● Assigned task
Where the material below has a line containing "blue cylinder: 3 -> 0", start repeating exactly, and keep going through the line containing "turquoise cutting board: 1 -> 5", with no other lines.
◇ ◇ ◇ ◇ ◇
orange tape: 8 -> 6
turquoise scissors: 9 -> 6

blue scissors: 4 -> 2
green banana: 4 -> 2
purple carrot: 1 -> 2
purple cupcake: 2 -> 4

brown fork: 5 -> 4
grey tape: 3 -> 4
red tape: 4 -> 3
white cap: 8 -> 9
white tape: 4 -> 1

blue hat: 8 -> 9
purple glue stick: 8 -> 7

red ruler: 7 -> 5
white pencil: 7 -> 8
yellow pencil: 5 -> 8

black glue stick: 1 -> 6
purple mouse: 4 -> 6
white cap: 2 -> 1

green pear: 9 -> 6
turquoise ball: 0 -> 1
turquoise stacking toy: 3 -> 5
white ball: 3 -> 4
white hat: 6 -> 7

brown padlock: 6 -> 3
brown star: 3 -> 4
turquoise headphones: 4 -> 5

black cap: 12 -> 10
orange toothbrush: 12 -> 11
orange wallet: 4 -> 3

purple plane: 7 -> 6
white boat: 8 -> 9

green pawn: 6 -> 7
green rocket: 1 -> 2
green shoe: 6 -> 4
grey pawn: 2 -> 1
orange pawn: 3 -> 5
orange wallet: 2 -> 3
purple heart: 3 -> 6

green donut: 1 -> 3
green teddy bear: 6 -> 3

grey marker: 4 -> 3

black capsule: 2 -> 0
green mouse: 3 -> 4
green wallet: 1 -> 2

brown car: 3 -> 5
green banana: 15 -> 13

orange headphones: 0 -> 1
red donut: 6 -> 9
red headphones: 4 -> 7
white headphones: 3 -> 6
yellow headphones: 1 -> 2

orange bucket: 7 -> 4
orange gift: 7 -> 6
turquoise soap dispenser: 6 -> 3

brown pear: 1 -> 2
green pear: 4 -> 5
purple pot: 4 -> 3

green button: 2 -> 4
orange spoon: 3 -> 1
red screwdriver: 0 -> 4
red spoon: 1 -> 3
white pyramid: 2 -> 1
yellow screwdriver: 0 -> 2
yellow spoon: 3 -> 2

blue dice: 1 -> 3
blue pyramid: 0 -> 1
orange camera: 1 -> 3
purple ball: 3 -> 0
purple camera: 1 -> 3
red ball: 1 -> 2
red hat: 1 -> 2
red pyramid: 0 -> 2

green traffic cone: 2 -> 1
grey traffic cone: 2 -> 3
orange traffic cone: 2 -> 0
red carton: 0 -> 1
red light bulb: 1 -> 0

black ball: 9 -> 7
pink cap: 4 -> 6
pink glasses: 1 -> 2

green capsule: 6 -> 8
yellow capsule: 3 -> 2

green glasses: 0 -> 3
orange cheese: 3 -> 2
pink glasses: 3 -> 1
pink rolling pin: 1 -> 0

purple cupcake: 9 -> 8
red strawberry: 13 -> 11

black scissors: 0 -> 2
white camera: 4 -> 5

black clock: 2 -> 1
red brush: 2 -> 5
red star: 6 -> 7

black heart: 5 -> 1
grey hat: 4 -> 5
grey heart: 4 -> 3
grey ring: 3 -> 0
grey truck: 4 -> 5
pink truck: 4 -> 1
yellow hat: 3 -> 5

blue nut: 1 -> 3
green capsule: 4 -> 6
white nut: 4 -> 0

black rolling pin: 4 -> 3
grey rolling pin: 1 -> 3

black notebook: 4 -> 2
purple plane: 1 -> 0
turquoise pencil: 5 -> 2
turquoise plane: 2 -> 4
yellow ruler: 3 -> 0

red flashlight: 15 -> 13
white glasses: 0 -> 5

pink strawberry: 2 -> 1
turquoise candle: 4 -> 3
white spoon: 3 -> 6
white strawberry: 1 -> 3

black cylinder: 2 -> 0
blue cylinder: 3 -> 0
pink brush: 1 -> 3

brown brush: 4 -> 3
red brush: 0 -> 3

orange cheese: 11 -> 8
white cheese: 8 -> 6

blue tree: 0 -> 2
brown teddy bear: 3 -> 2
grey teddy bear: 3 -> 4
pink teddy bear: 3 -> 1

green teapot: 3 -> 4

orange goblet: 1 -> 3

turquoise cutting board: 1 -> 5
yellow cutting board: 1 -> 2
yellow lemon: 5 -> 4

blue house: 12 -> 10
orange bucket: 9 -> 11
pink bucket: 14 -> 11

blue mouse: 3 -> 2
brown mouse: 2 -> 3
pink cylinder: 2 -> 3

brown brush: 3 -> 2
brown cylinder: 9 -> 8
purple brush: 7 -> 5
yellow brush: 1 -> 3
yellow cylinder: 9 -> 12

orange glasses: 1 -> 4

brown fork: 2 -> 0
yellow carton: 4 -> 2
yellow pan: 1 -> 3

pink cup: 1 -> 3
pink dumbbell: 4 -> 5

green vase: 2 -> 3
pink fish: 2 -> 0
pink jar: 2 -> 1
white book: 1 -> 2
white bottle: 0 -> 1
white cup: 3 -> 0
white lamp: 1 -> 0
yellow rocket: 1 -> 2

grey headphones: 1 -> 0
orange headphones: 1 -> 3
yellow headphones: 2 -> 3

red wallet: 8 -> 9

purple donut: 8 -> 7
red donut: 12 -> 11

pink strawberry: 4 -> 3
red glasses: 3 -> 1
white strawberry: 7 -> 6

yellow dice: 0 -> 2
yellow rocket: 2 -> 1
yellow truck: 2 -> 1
◇ ◇ ◇ ◇ ◇
● Result of the task
blue cylinder: 3 -> 0
pink brush: 1 -> 3

brown brush: 4 -> 3
red brush: 0 -> 3

orange cheese: 11 -> 8
white cheese: 8 -> 6

blue tree: 0 -> 2
brown teddy bear: 3 -> 2
grey teddy bear: 3 -> 4
pink teddy bear: 3 -> 1

green teapot: 3 -> 4

orange goblet: 1 -> 3

turquoise cutting board: 1 -> 5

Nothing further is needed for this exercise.